◆ PROBLEM DETAILS
Your reply should be a faithful copy of the records below, free of pictures.
+++
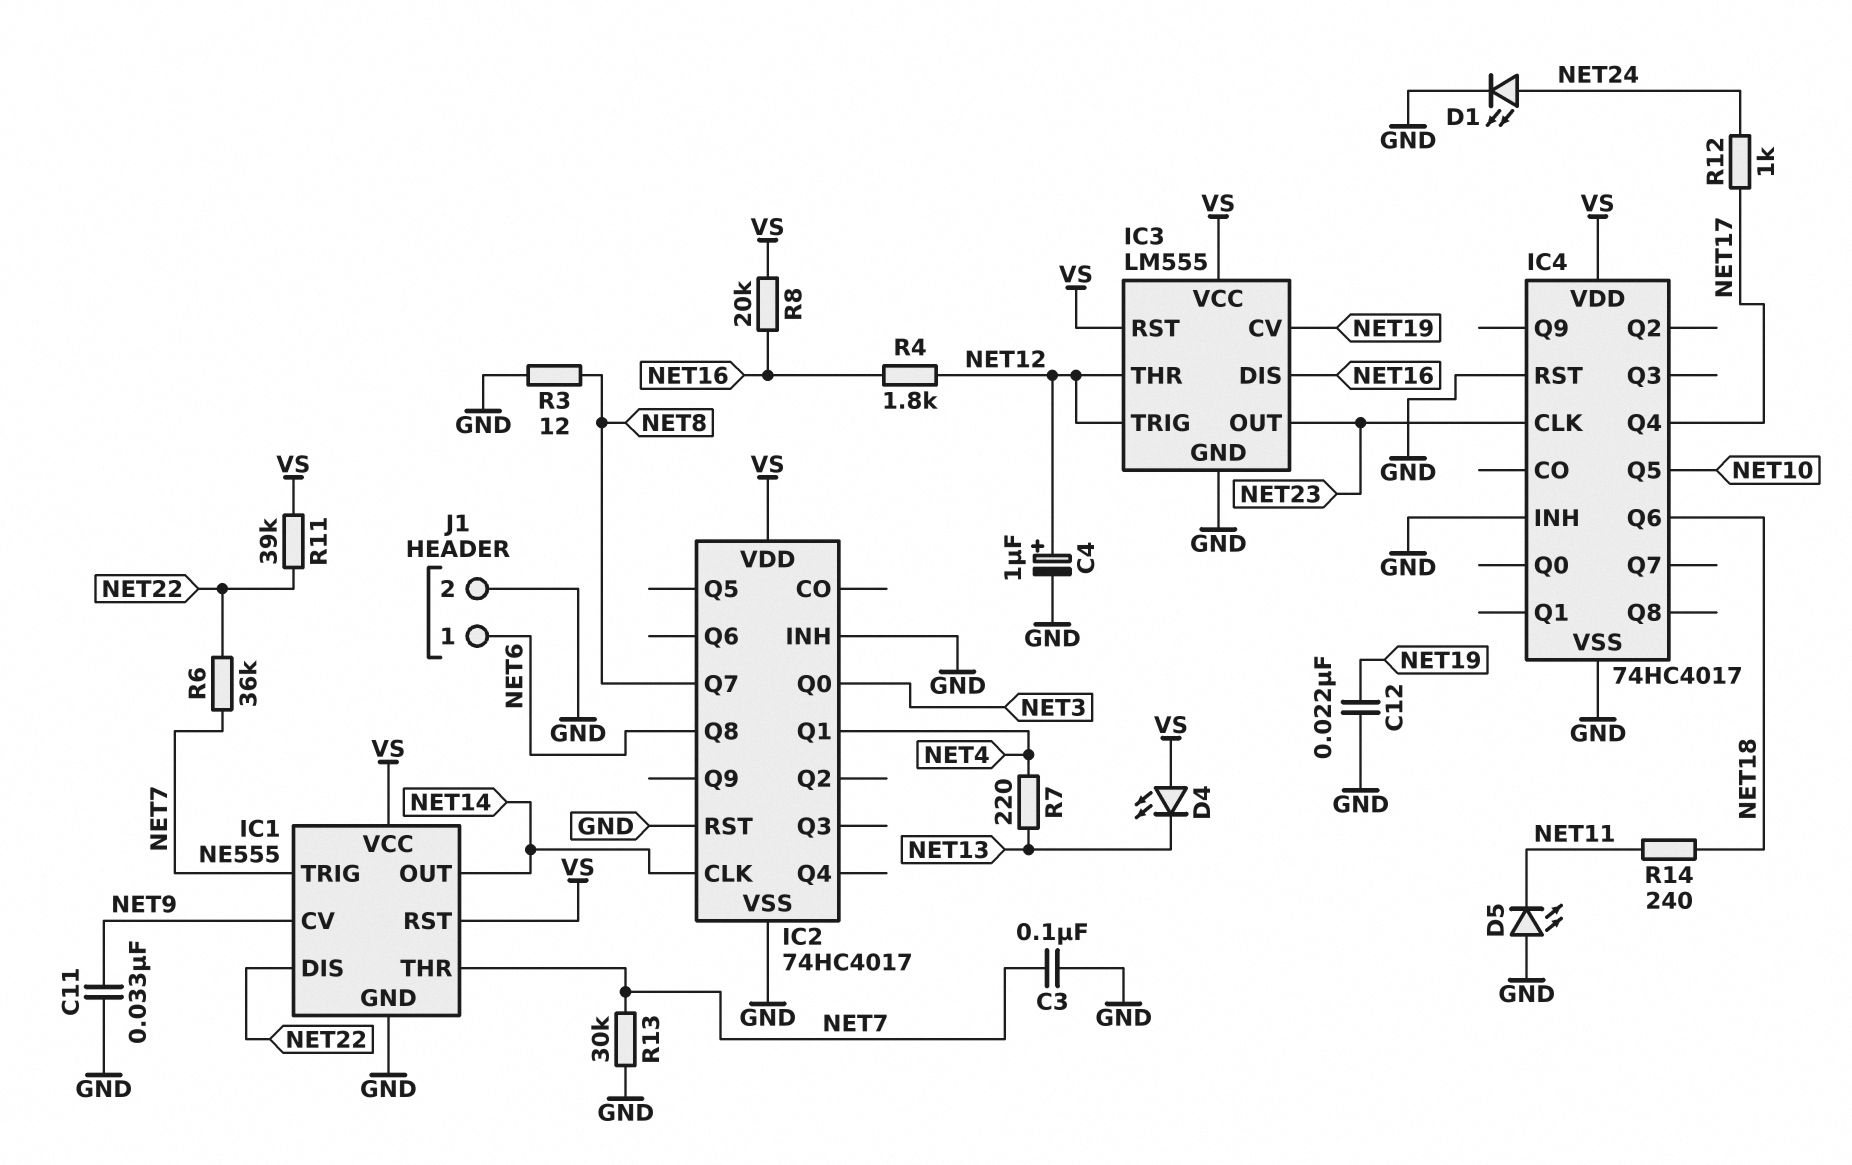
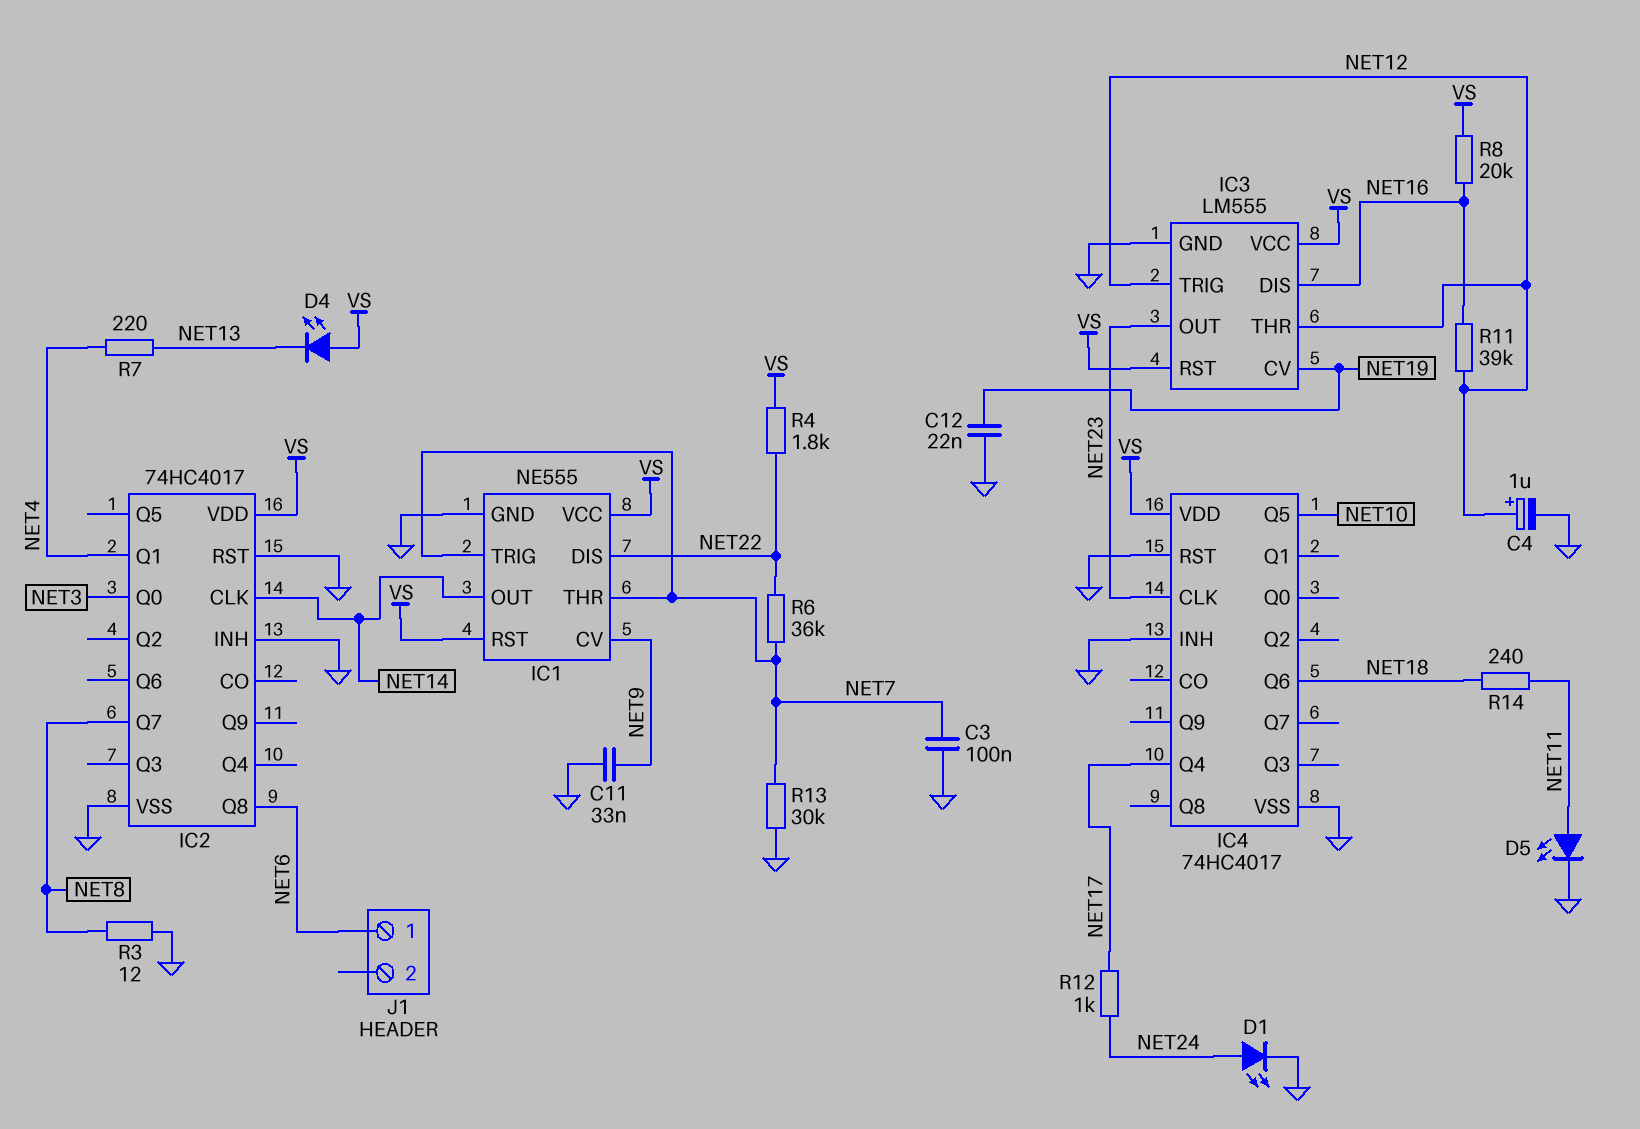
D5: LED (A GND, K NET11) -> LED (A NET11, K GND)
J1 pin 2: GND -> none
R4: 1.8k (NET12, NET16) -> 1.8k (NET22, VS)
R11: 39k (NET22, VS) -> 39k (NET12, NET16)

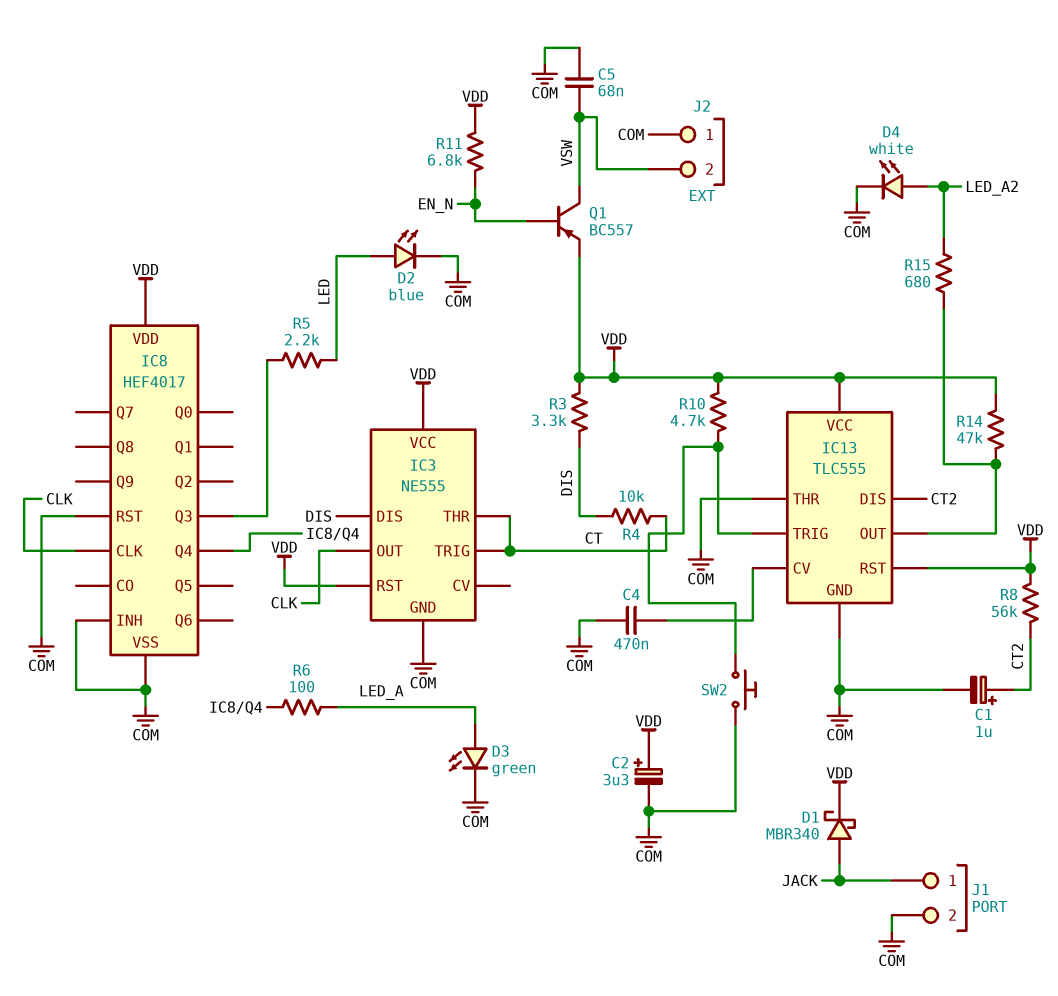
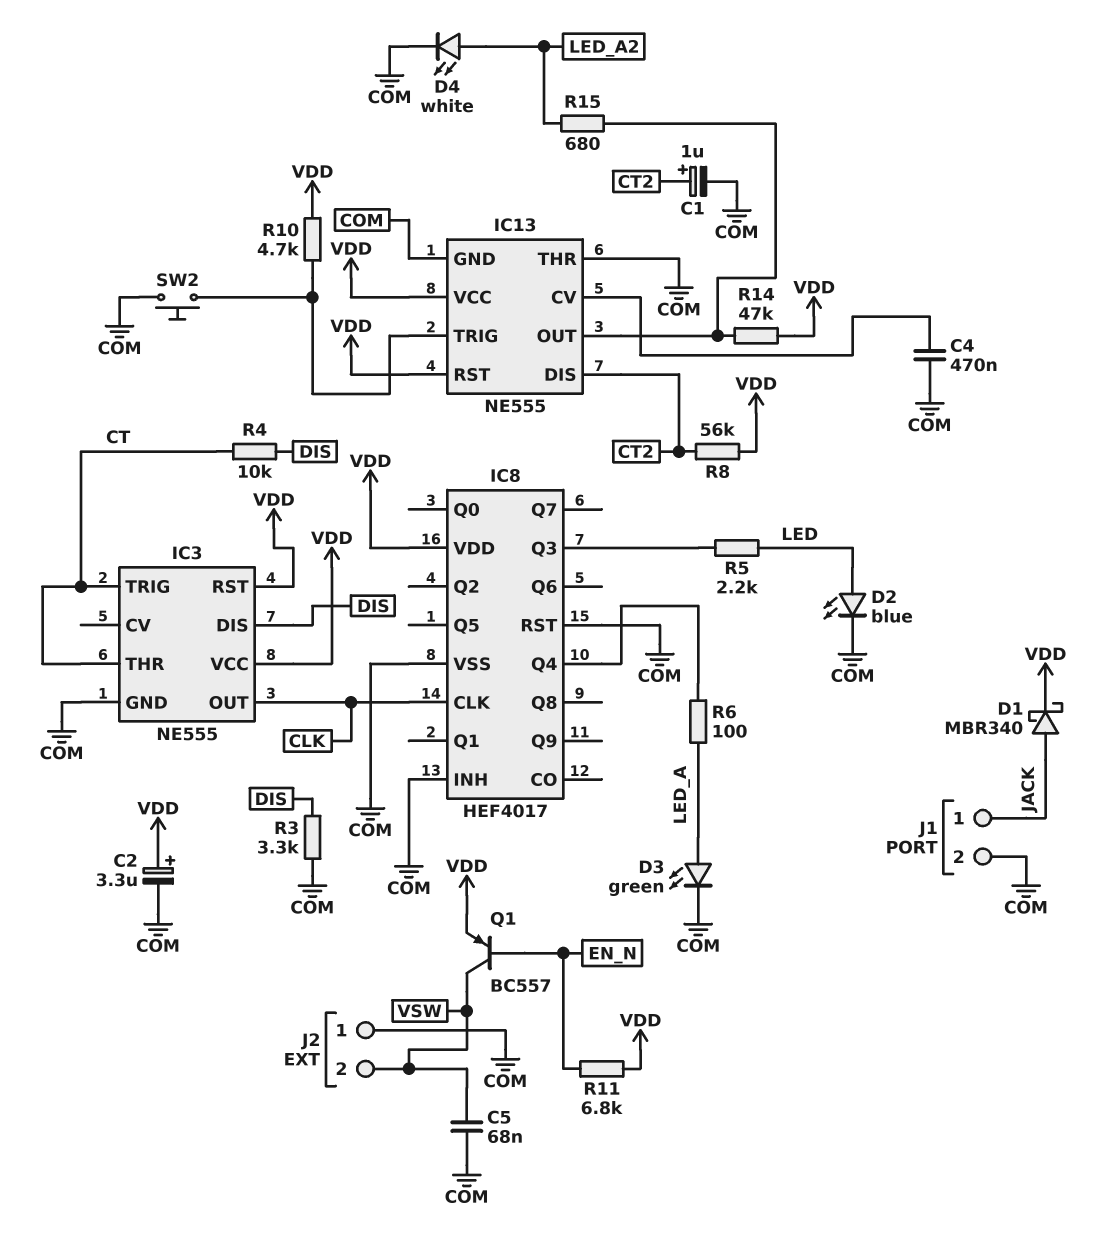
IC13: TLC555 -> NE555
R3: 3.3k (DIS, VDD) -> 3.3k (COM, DIS)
+++
◆ OUTPUT BELOW
D5: LED (A GND, K NET11) -> LED (A NET11, K GND)
J1 pin 2: GND -> none
R4: 1.8k (NET12, NET16) -> 1.8k (NET22, VS)
R11: 39k (NET22, VS) -> 39k (NET12, NET16)

IC13: TLC555 -> NE555
R3: 3.3k (DIS, VDD) -> 3.3k (COM, DIS)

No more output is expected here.